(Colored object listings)
^^^^^^^^

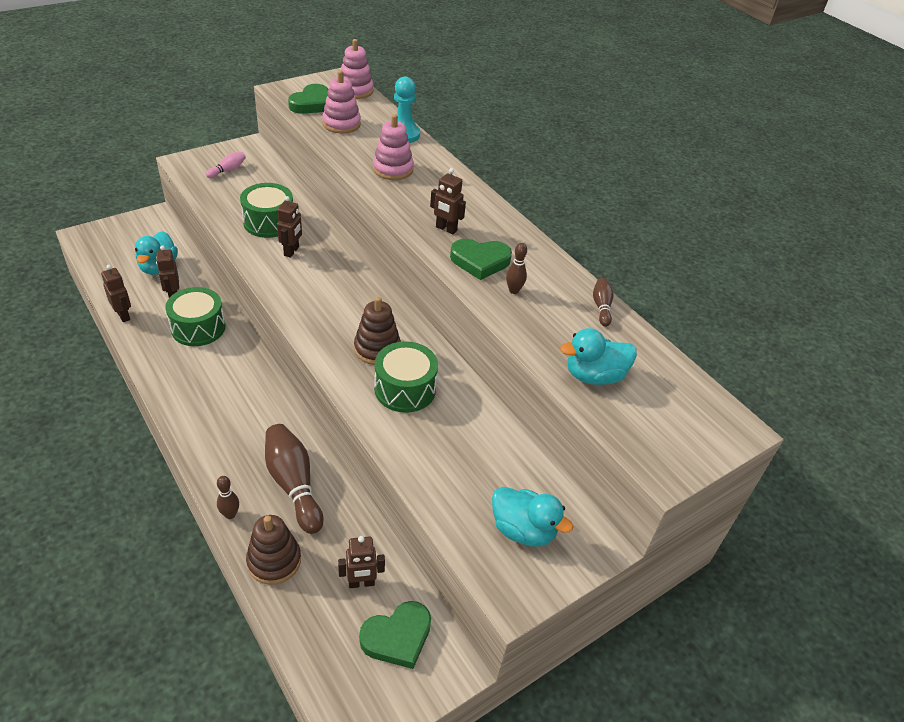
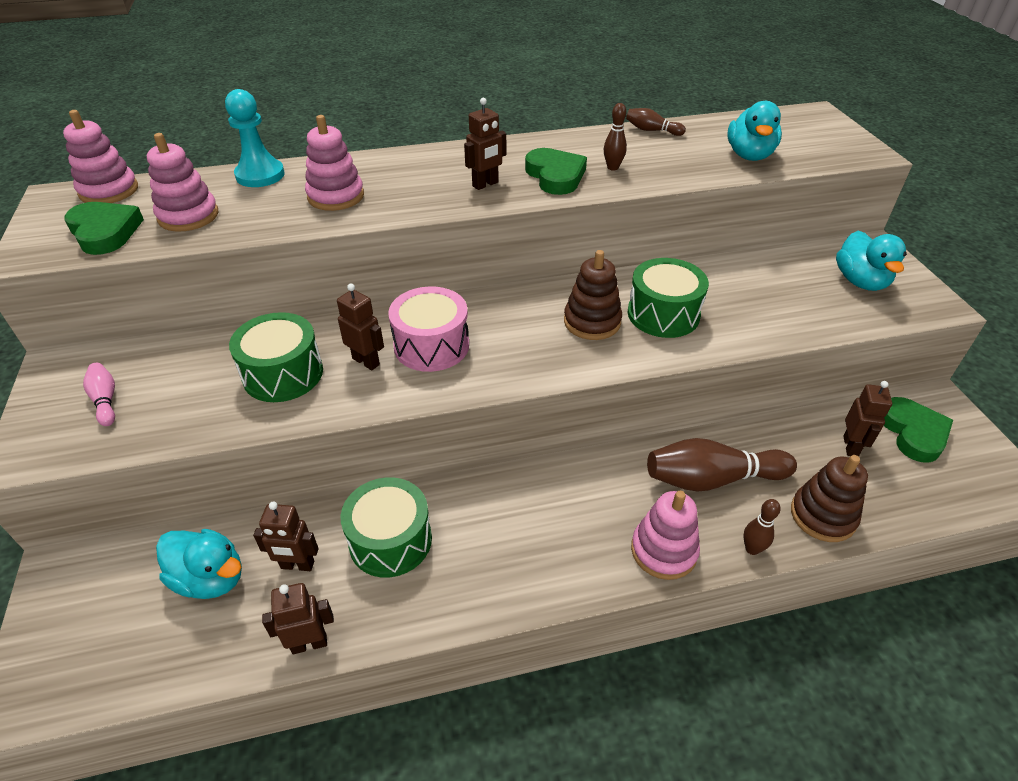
camera: 65 degrees left, 0 degrees up
(217, 462) = (663, 551): none -> pink stacking toy
(318, 275) = (431, 345): none -> pink drum
(480, 261) = (555, 176): green heart -> green heart turned 45 degrees counterclockwise
(523, 530) = (860, 281): turquoise duck -> turquoise duck turned 120 degrees clockwise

^^^^^^^^

• **Exercise goal**: Copy each line exactly, beginning at the one with "(318, 275) = (431, 345): none -> pink drum" and stopping after the last line of the entries. Include nothing else.

• **Answer section**:
(318, 275) = (431, 345): none -> pink drum
(480, 261) = (555, 176): green heart -> green heart turned 45 degrees counterclockwise
(523, 530) = (860, 281): turquoise duck -> turquoise duck turned 120 degrees clockwise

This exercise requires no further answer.